▶ _Exercise directions_
Copy out every line of the data where the word "black" is found.

Coordinate-based object records
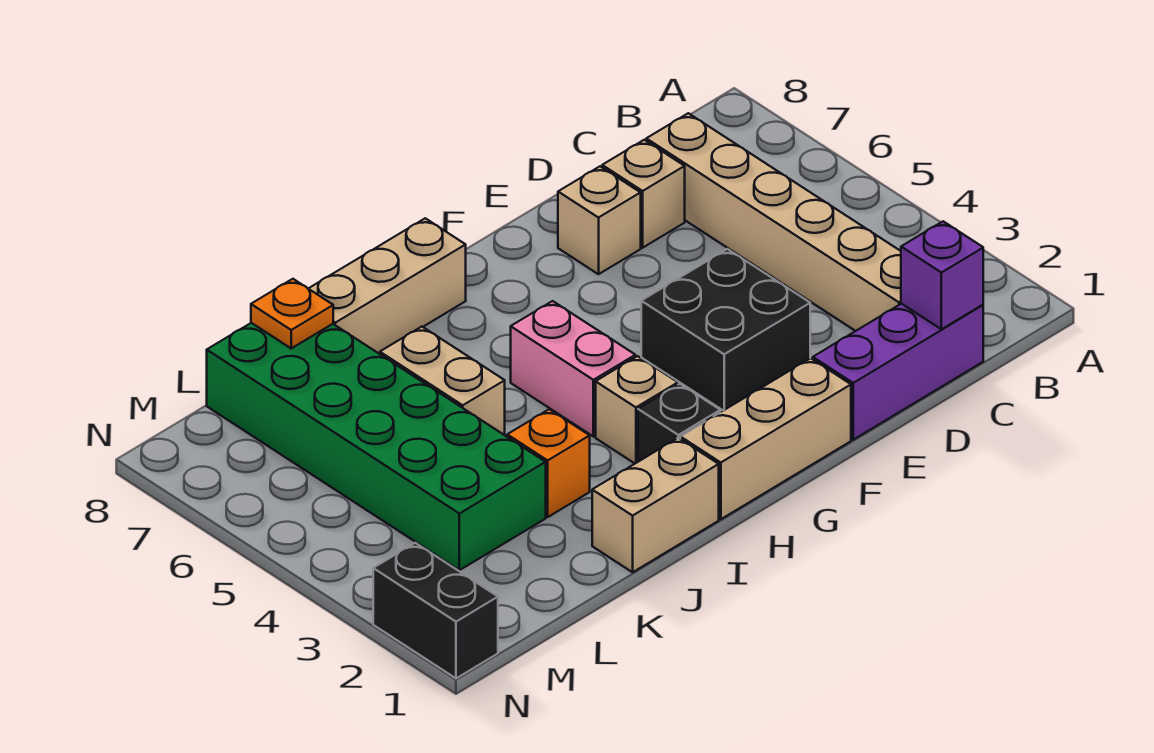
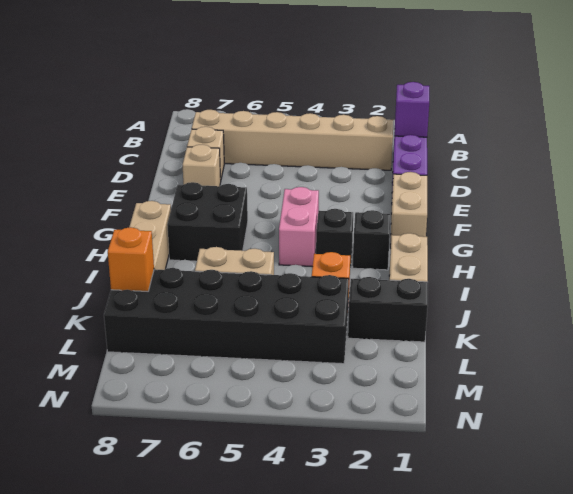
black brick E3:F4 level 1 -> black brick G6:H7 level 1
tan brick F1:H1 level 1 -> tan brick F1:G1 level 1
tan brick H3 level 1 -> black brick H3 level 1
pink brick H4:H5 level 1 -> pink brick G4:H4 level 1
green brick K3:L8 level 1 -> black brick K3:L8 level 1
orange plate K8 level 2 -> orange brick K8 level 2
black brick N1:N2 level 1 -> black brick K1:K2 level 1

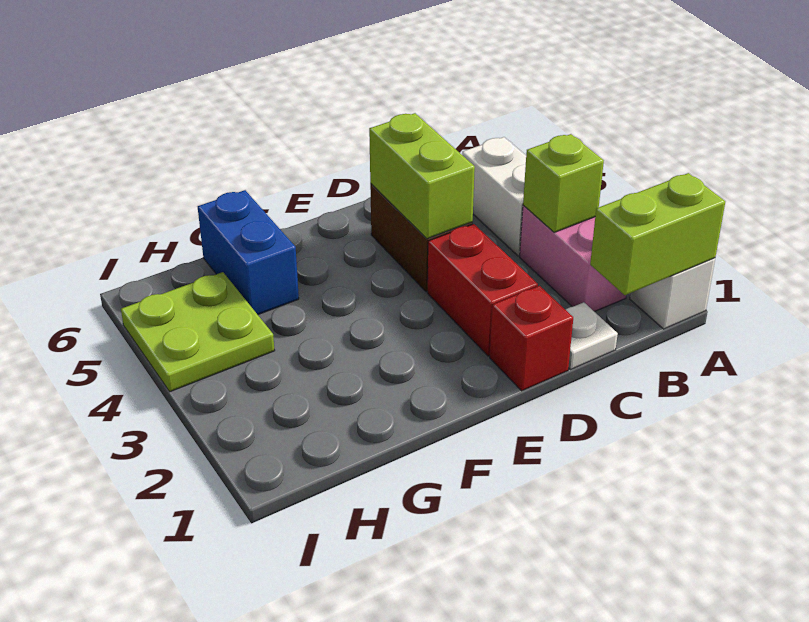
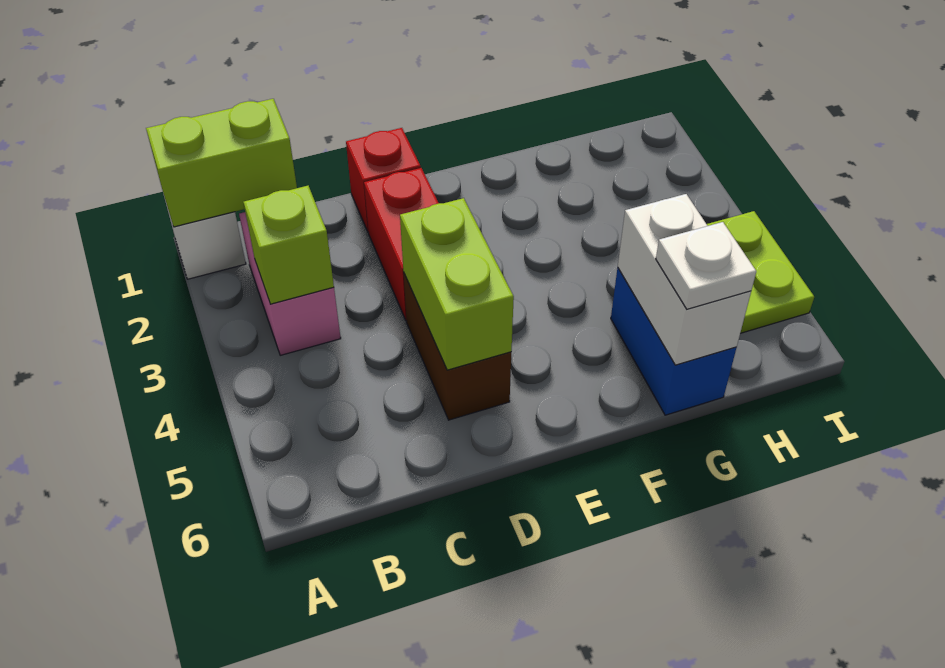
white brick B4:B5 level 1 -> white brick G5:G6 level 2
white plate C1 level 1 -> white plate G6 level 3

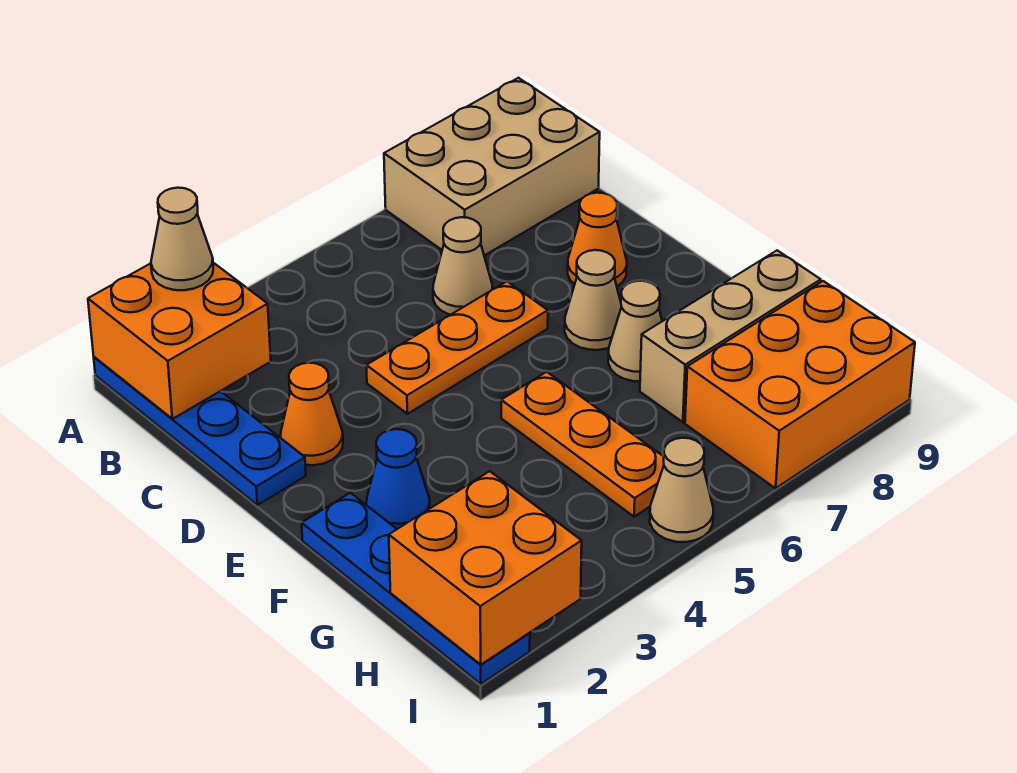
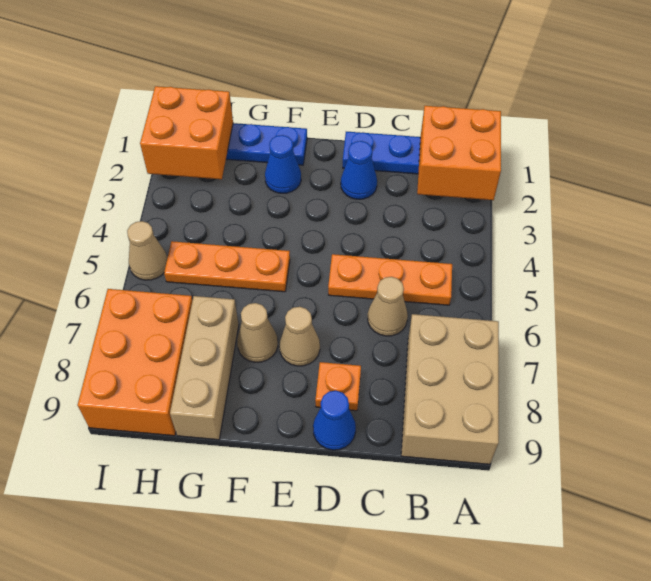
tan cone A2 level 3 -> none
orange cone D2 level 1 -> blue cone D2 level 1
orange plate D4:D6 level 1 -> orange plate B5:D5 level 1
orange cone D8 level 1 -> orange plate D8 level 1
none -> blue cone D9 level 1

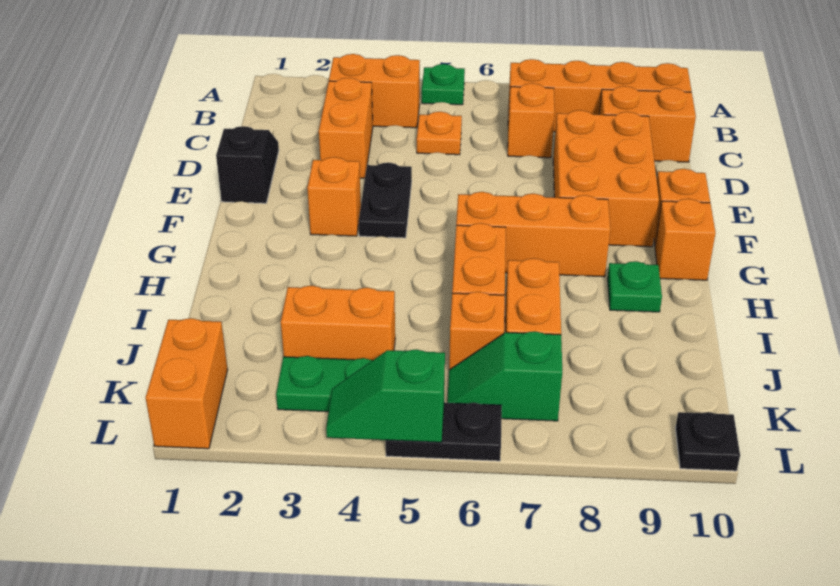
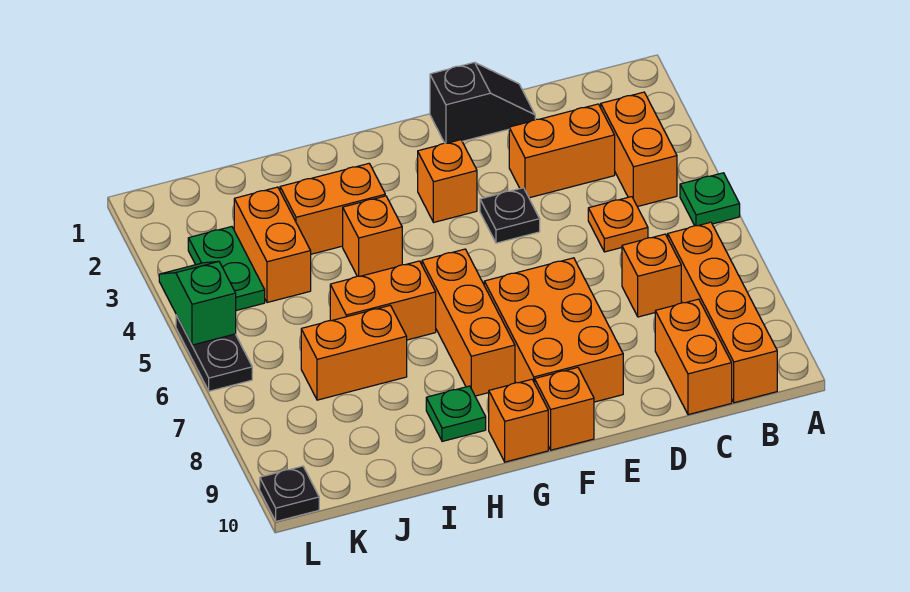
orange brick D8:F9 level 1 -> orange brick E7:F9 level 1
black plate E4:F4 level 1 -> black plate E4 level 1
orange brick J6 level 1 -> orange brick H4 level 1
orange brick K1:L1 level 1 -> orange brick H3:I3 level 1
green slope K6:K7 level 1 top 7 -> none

▶ _Response to the task_
black brick E3:F4 level 1 -> black brick G6:H7 level 1
tan brick H3 level 1 -> black brick H3 level 1
green brick K3:L8 level 1 -> black brick K3:L8 level 1
black brick N1:N2 level 1 -> black brick K1:K2 level 1
black plate E4:F4 level 1 -> black plate E4 level 1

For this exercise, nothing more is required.